__DIRECTIONS FOR THIS TASK__. Please repeat the material below word for word, with no changes.

__SUPPLIED MATERIAL__.
.....

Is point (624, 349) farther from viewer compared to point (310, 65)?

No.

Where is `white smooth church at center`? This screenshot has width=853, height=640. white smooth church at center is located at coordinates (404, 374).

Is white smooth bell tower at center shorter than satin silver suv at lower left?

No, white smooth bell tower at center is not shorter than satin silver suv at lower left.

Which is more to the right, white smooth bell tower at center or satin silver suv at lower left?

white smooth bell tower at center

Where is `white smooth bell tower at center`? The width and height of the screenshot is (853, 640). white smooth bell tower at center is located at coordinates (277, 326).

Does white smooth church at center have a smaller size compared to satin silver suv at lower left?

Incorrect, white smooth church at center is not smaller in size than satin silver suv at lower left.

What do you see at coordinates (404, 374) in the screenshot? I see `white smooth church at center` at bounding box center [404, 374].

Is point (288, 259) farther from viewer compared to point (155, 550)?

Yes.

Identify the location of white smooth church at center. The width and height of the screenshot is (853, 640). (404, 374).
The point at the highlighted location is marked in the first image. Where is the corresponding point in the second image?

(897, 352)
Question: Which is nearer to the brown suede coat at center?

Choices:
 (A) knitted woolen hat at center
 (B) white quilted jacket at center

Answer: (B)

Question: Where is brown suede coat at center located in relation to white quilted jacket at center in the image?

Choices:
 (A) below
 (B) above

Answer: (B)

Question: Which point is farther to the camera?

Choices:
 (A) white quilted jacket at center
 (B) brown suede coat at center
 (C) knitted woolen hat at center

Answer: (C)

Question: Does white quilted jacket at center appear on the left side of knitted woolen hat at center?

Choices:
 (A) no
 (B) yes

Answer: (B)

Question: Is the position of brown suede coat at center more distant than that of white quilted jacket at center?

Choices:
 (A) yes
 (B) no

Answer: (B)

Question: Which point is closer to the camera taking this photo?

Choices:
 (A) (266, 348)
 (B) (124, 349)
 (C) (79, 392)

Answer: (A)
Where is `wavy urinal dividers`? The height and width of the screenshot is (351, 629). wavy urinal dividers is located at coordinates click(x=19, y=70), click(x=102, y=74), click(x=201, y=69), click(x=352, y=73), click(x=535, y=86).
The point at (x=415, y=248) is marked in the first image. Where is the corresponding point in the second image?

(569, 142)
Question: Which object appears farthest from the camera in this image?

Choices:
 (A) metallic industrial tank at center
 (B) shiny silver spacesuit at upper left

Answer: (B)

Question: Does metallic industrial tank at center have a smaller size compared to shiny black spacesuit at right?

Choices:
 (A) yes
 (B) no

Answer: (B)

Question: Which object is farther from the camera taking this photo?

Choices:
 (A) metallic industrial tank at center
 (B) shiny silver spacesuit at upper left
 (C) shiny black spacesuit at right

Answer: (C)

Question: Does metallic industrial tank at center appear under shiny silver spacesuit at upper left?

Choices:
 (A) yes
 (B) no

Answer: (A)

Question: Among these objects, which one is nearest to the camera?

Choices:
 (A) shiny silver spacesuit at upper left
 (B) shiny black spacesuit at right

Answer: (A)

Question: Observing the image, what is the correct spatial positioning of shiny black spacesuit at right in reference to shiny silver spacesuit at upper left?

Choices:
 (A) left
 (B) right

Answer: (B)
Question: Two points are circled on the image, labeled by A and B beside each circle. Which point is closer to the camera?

.....

__RESULT FOR THIS EXERCISE__.
Is point (624, 349) farther from viewer compared to point (310, 65)?

No.

Where is `white smooth church at center`? This screenshot has width=853, height=640. white smooth church at center is located at coordinates (404, 374).

Is white smooth bell tower at center shorter than satin silver suv at lower left?

No, white smooth bell tower at center is not shorter than satin silver suv at lower left.

Which is more to the right, white smooth bell tower at center or satin silver suv at lower left?

white smooth bell tower at center

Where is `white smooth bell tower at center`? The width and height of the screenshot is (853, 640). white smooth bell tower at center is located at coordinates (277, 326).

Does white smooth church at center have a smaller size compared to satin silver suv at lower left?

Incorrect, white smooth church at center is not smaller in size than satin silver suv at lower left.

What do you see at coordinates (404, 374) in the screenshot? I see `white smooth church at center` at bounding box center [404, 374].

Is point (288, 259) farther from viewer compared to point (155, 550)?

Yes.

Identify the location of white smooth church at center. The width and height of the screenshot is (853, 640). (404, 374).
The point at the highlighted location is marked in the first image. Where is the corresponding point in the second image?

(897, 352)
Question: Which is nearer to the brown suede coat at center?

Choices:
 (A) knitted woolen hat at center
 (B) white quilted jacket at center

Answer: (B)

Question: Where is brown suede coat at center located in relation to white quilted jacket at center in the image?

Choices:
 (A) below
 (B) above

Answer: (B)

Question: Which point is farther to the camera?

Choices:
 (A) white quilted jacket at center
 (B) brown suede coat at center
 (C) knitted woolen hat at center

Answer: (C)

Question: Does white quilted jacket at center appear on the left side of knitted woolen hat at center?

Choices:
 (A) no
 (B) yes

Answer: (B)

Question: Is the position of brown suede coat at center more distant than that of white quilted jacket at center?

Choices:
 (A) yes
 (B) no

Answer: (B)

Question: Which point is closer to the camera taking this photo?

Choices:
 (A) (266, 348)
 (B) (124, 349)
 (C) (79, 392)

Answer: (A)
Where is `wavy urinal dividers`? The height and width of the screenshot is (351, 629). wavy urinal dividers is located at coordinates click(x=19, y=70), click(x=102, y=74), click(x=201, y=69), click(x=352, y=73), click(x=535, y=86).
The point at (x=415, y=248) is marked in the first image. Where is the corresponding point in the second image?

(569, 142)
Question: Which object appears farthest from the camera in this image?

Choices:
 (A) metallic industrial tank at center
 (B) shiny silver spacesuit at upper left

Answer: (B)

Question: Does metallic industrial tank at center have a smaller size compared to shiny black spacesuit at right?

Choices:
 (A) yes
 (B) no

Answer: (B)

Question: Which object is farther from the camera taking this photo?

Choices:
 (A) metallic industrial tank at center
 (B) shiny silver spacesuit at upper left
 (C) shiny black spacesuit at right

Answer: (C)

Question: Does metallic industrial tank at center appear under shiny silver spacesuit at upper left?

Choices:
 (A) yes
 (B) no

Answer: (A)

Question: Among these objects, which one is nearest to the camera?

Choices:
 (A) shiny silver spacesuit at upper left
 (B) shiny black spacesuit at right

Answer: (A)

Question: Observing the image, what is the correct spatial positioning of shiny black spacesuit at right in reference to shiny silver spacesuit at upper left?

Choices:
 (A) left
 (B) right

Answer: (B)
Question: Two points are circled on the image, labeled by A and B beside each circle. Which point is closer to the camera?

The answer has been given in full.